# [PROBLEM STATEMENT]
Below is a block of entries, which should be copied verbatim apart from the pictures.

[Opening SOURCE INFORMATION section]

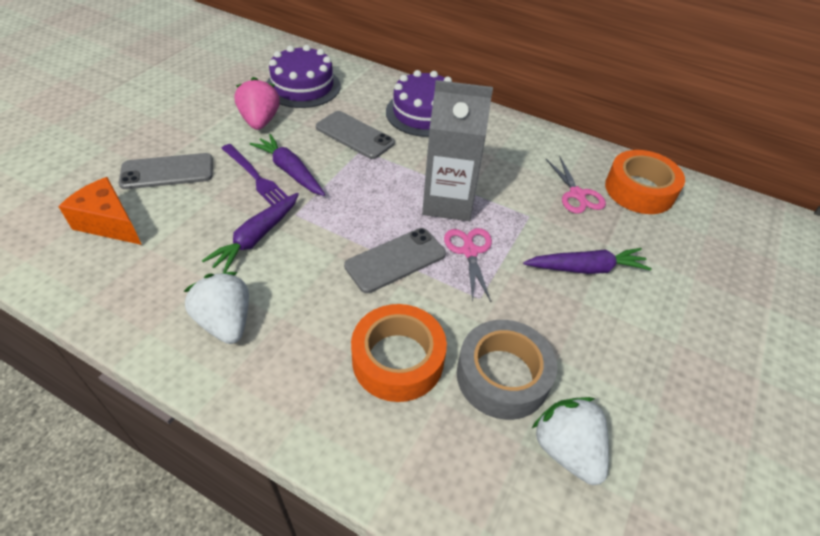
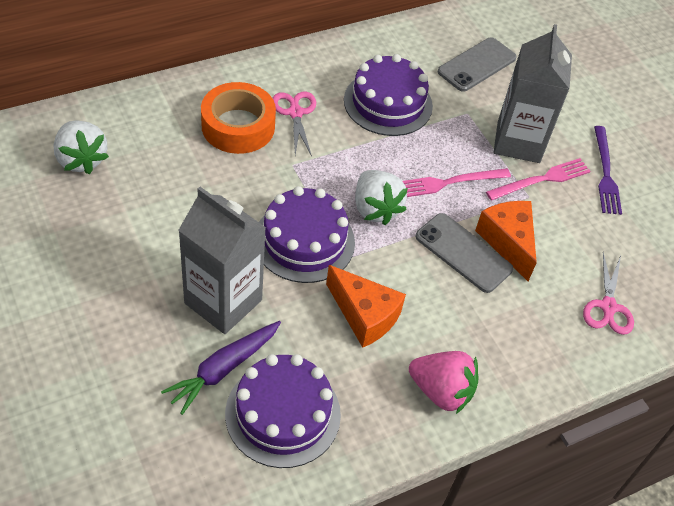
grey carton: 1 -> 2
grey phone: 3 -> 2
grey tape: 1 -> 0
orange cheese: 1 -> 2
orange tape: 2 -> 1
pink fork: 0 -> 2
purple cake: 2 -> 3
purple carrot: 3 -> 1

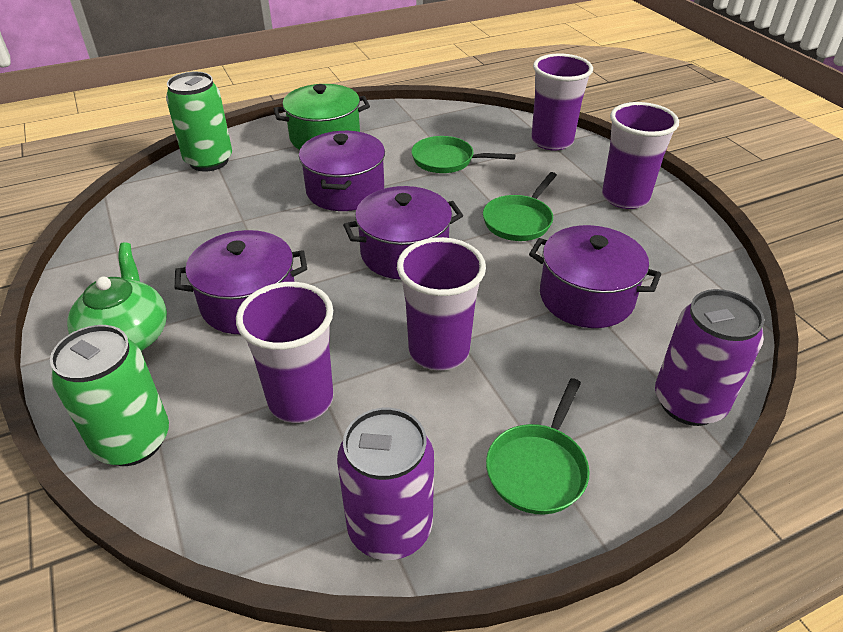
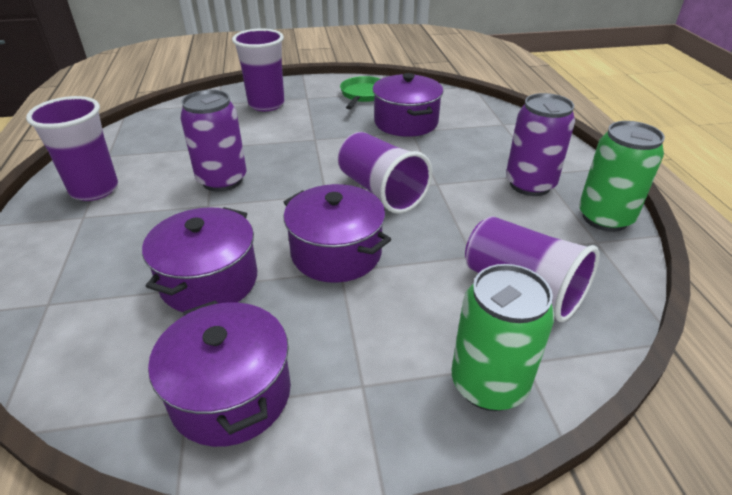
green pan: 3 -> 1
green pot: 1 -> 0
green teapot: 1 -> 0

[Closing SOURCE INFORMATION section]

# [EXERCISE ANSWER]
grey carton: 1 -> 2
grey phone: 3 -> 2
grey tape: 1 -> 0
orange cheese: 1 -> 2
orange tape: 2 -> 1
pink fork: 0 -> 2
purple cake: 2 -> 3
purple carrot: 3 -> 1

green pan: 3 -> 1
green pot: 1 -> 0
green teapot: 1 -> 0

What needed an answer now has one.